# [Task objective]
Once the pictures are set aside, transcribe each line of the data exactly.
------------------------------------------------
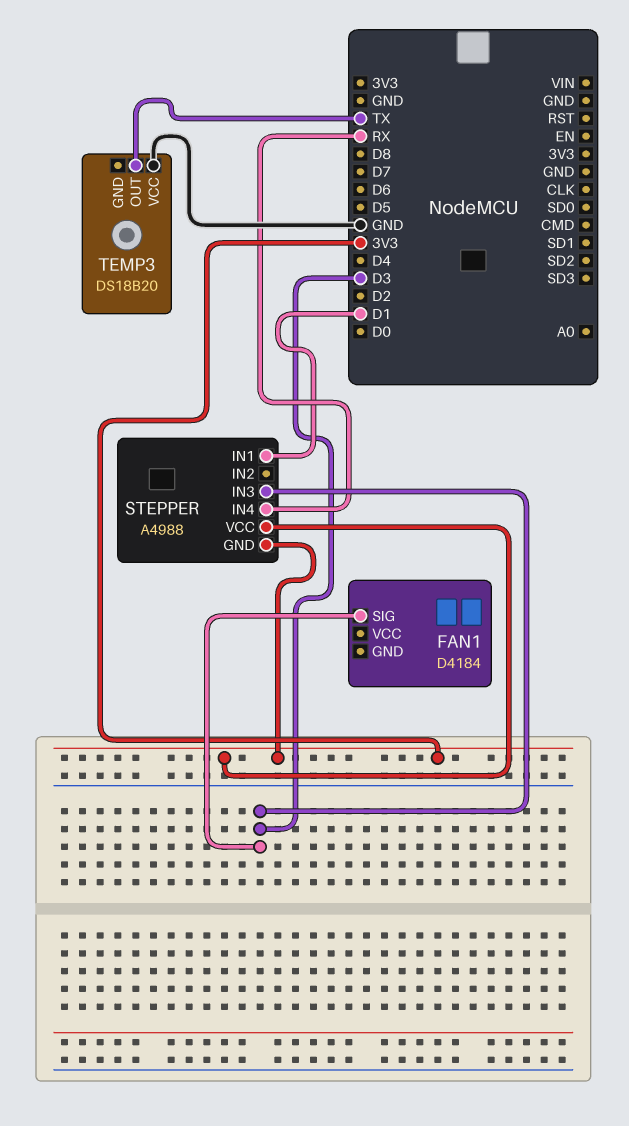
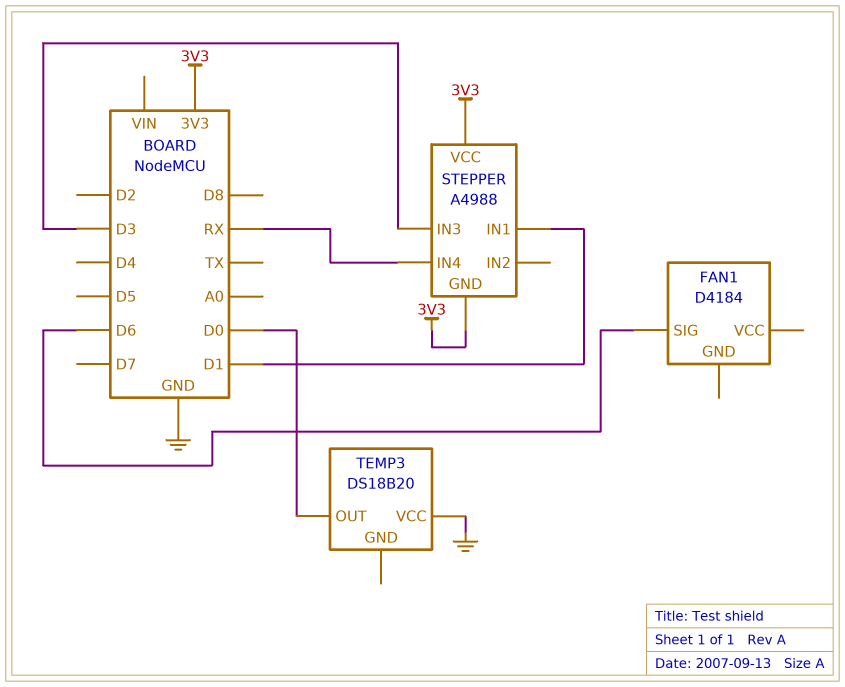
FAN1 pin SIG: D3 -> D6
TEMP3 pin OUT: TX -> D0

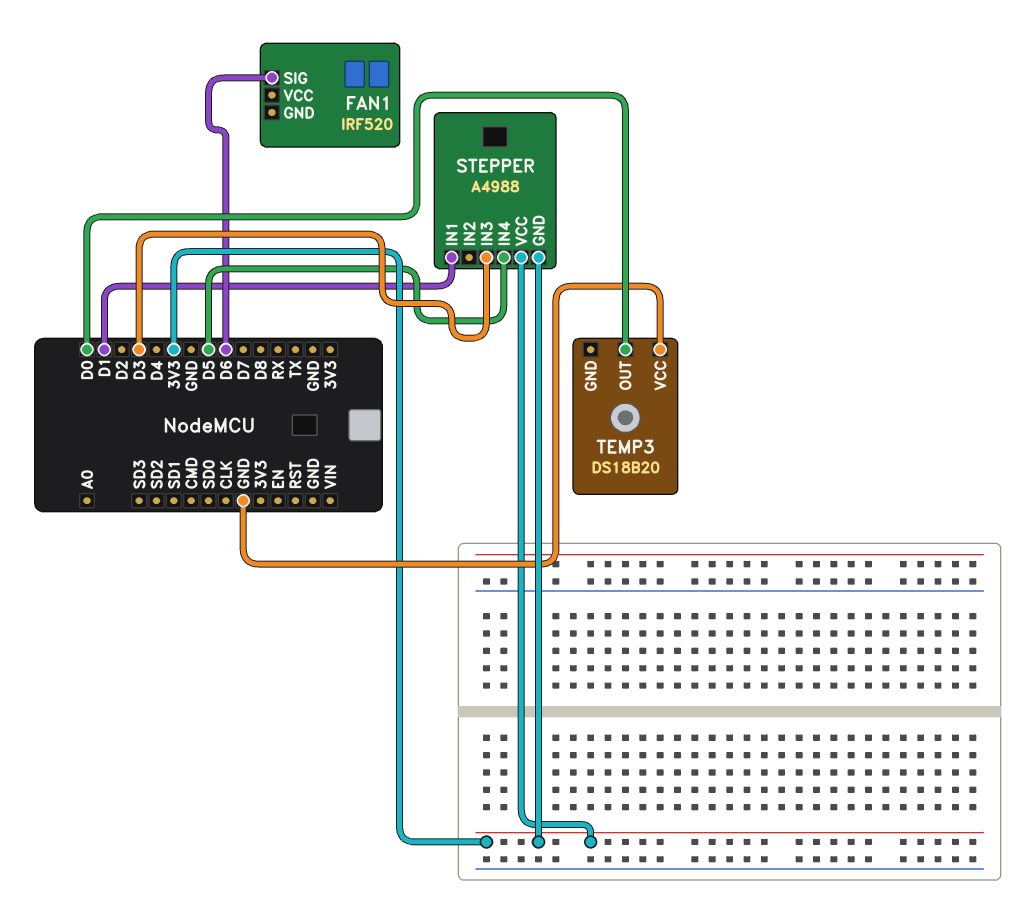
FAN1: D4184 -> IRF520
STEPPER pin IN4: RX -> D5

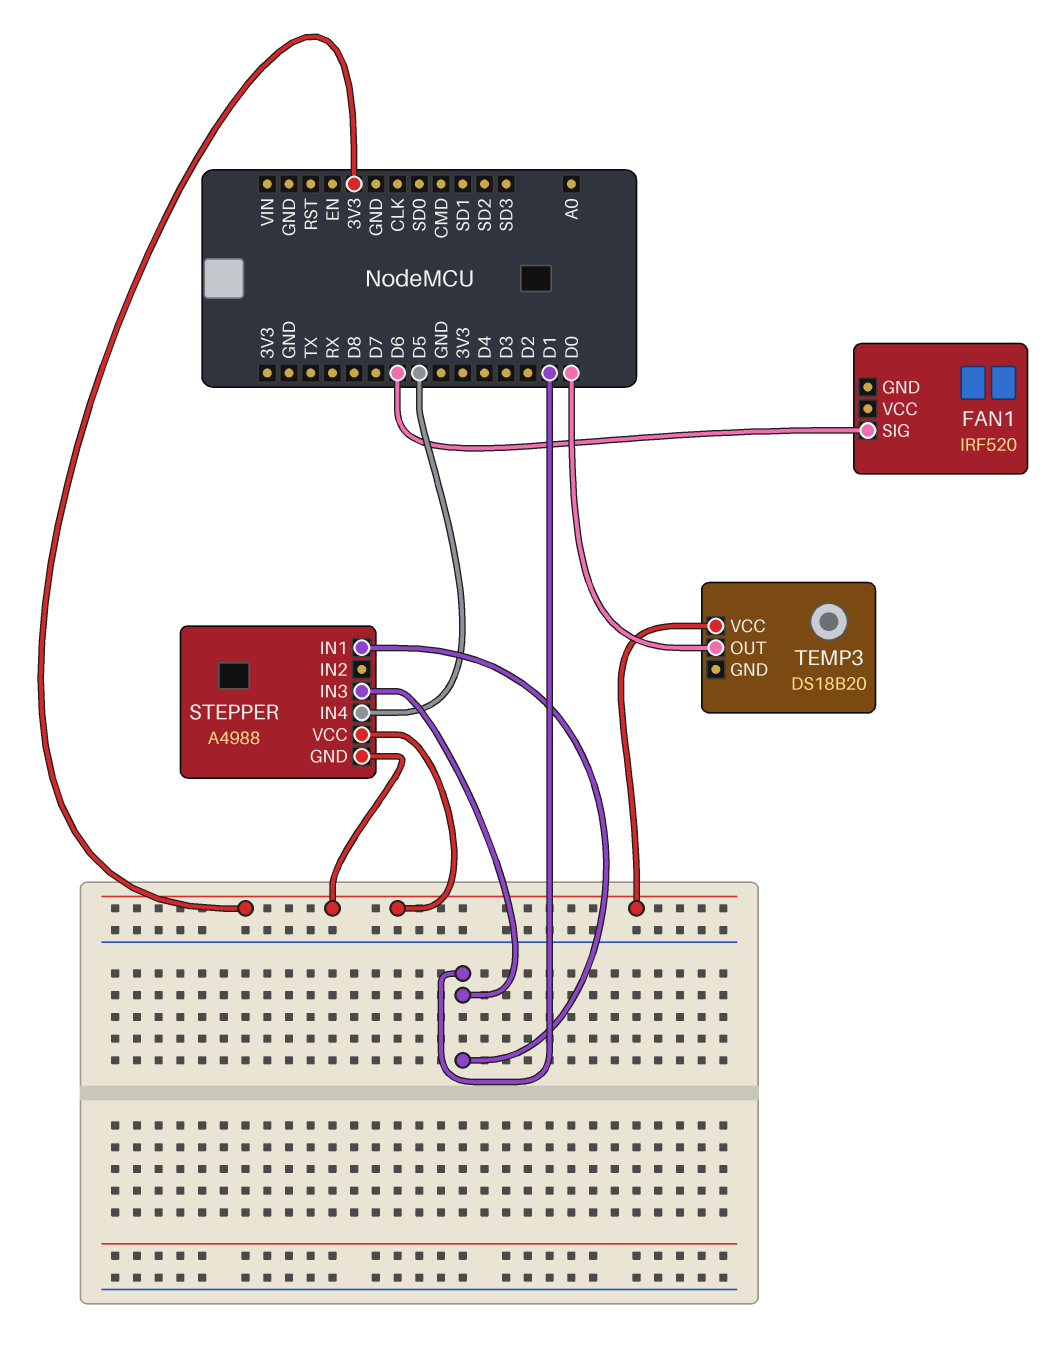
STEPPER pin IN3: D3 -> D1
TEMP3 pin VCC: GND -> 3V3

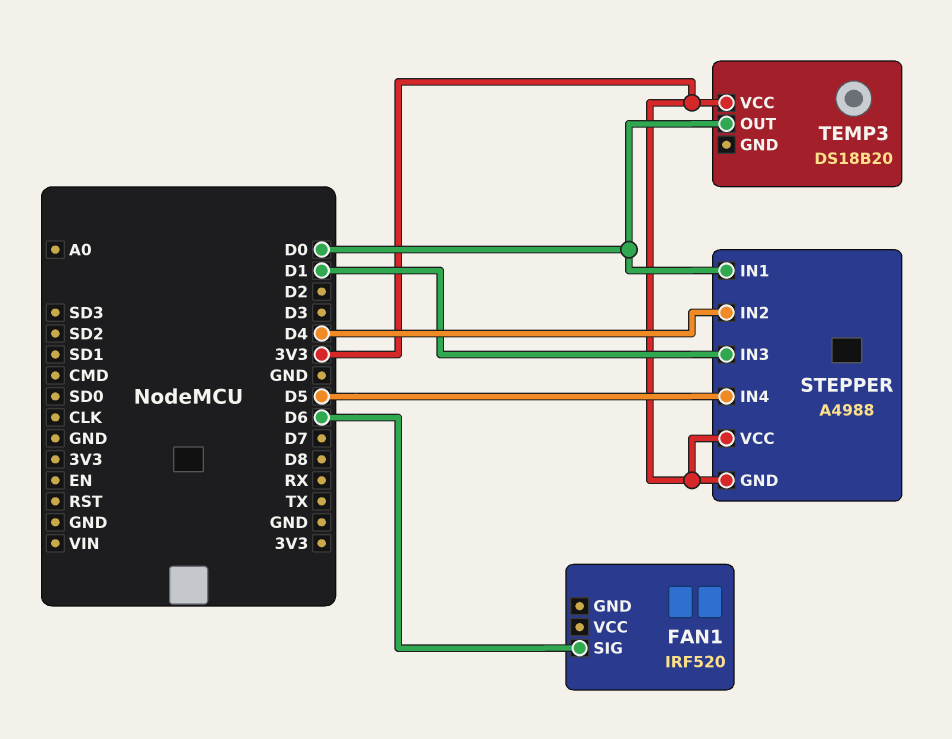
STEPPER pin IN1: D1 -> D0
STEPPER pin IN2: none -> D4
------------------------------------------------
# [Task output]
FAN1 pin SIG: D3 -> D6
TEMP3 pin OUT: TX -> D0

FAN1: D4184 -> IRF520
STEPPER pin IN4: RX -> D5

STEPPER pin IN3: D3 -> D1
TEMP3 pin VCC: GND -> 3V3

STEPPER pin IN1: D1 -> D0
STEPPER pin IN2: none -> D4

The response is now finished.